» Your goal:
For the data below, say how many lines contain "degrees". Only the number should be given.

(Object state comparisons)
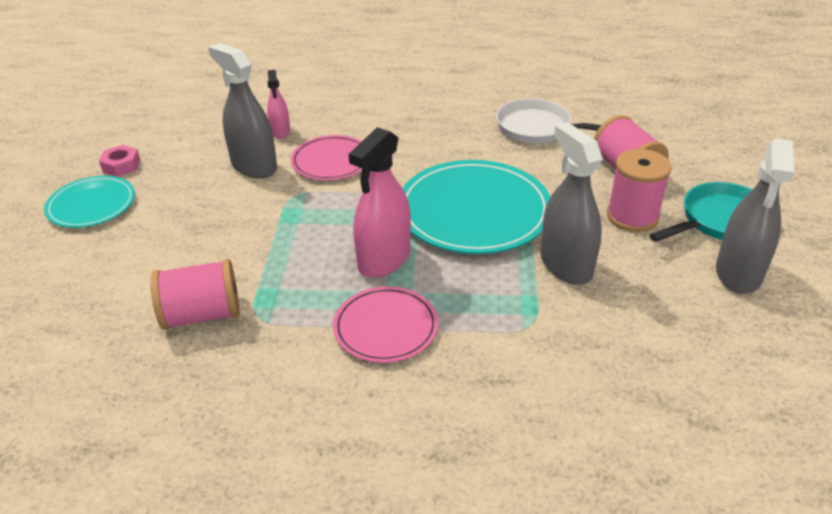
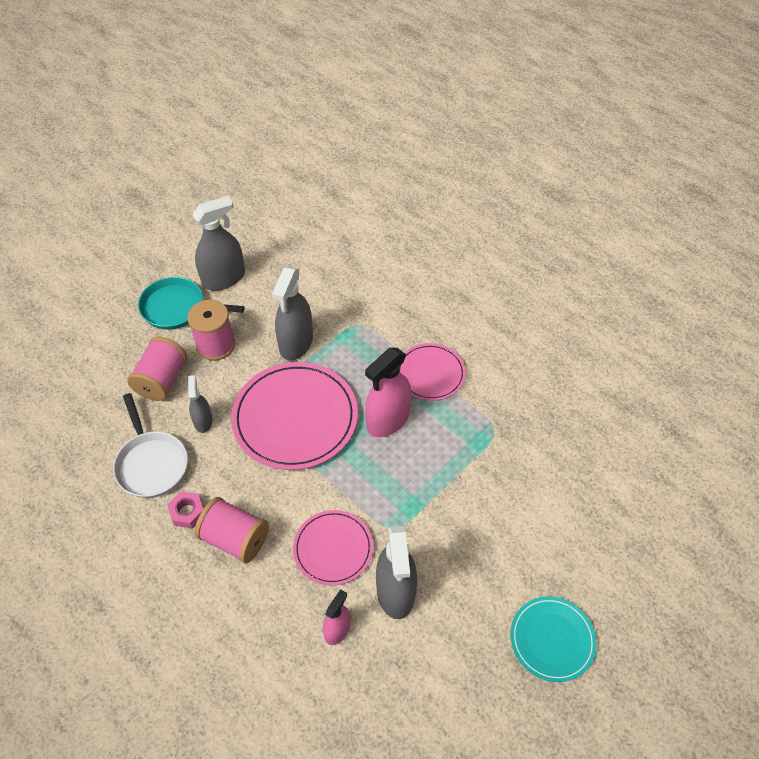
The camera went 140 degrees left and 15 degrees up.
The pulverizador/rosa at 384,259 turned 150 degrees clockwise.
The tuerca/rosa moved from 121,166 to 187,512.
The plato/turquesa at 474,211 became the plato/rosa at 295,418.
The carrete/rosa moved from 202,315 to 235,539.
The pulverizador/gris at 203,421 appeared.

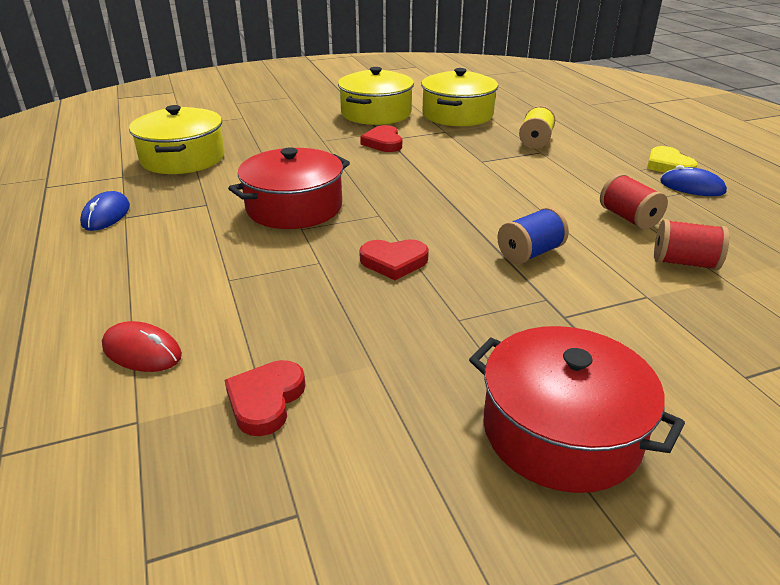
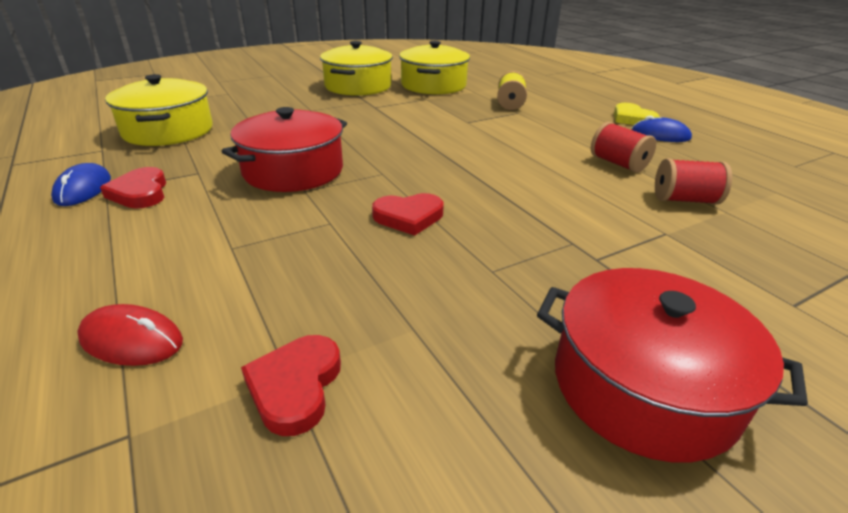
The camera went 10 degrees left and 0 degrees up.
The corazón/rojo moved from 383,142 to 140,193.
The carrete/azul at 530,253 disappeared.

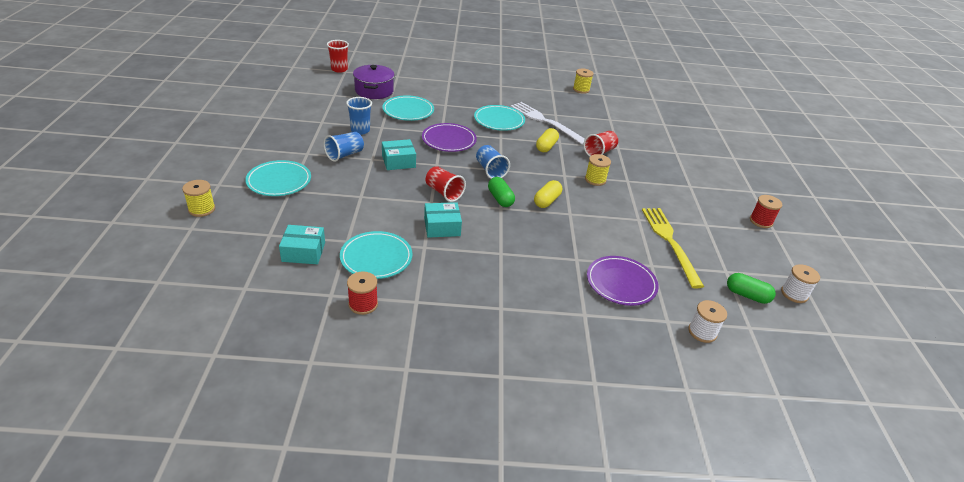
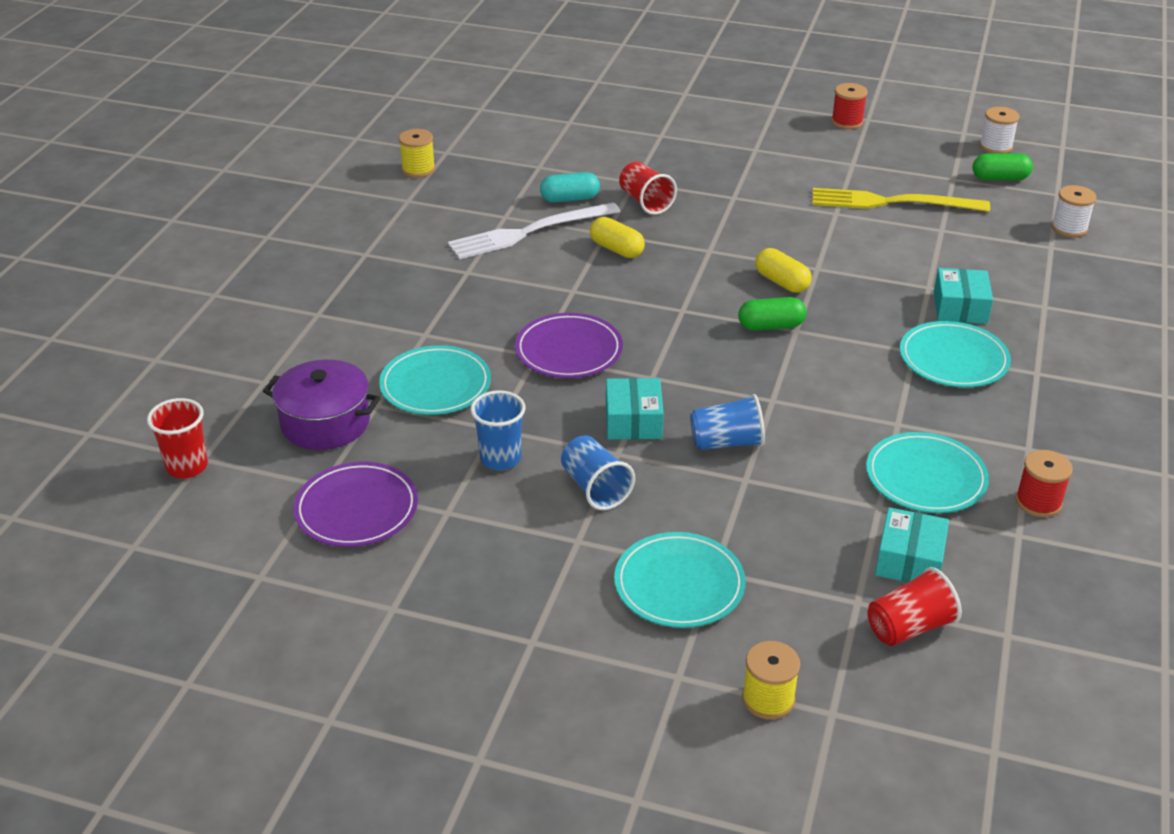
The camera went 70 degrees left and 0 degrees up.
The plato/turquesa moved from 499,120 to 953,359.
The vaso/azul moved from 490,170 to 726,442.
The carrete/amarillo at 595,180 disappeared.
The vaso/rojo moved from 444,192 to 909,627.
The caja/turquesa moved from 442,227 to 960,307.
The plato/morado moved from 621,283 to 356,509.
The cápsula/verde at 747,295 turned 45 degrees clockwise.
The cápsula/turquesa at 570,199 appeared.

» Exercise solution:
5